- Task statement -
The response must contain all of the entries, each one repeated exactly.

- Source data -
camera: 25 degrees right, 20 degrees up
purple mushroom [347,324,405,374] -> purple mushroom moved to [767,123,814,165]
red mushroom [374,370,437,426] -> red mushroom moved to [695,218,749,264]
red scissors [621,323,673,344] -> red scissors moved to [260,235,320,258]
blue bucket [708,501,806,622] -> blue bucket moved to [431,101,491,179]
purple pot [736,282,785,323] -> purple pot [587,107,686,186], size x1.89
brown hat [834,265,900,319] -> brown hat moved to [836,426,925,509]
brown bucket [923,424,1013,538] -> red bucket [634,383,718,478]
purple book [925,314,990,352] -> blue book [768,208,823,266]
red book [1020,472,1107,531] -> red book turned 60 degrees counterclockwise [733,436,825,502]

- Answer box -
camera: 25 degrees right, 20 degrees up
purple mushroom [347,324,405,374] -> purple mushroom moved to [767,123,814,165]
red mushroom [374,370,437,426] -> red mushroom moved to [695,218,749,264]
red scissors [621,323,673,344] -> red scissors moved to [260,235,320,258]
blue bucket [708,501,806,622] -> blue bucket moved to [431,101,491,179]
purple pot [736,282,785,323] -> purple pot [587,107,686,186], size x1.89
brown hat [834,265,900,319] -> brown hat moved to [836,426,925,509]
brown bucket [923,424,1013,538] -> red bucket [634,383,718,478]
purple book [925,314,990,352] -> blue book [768,208,823,266]
red book [1020,472,1107,531] -> red book turned 60 degrees counterclockwise [733,436,825,502]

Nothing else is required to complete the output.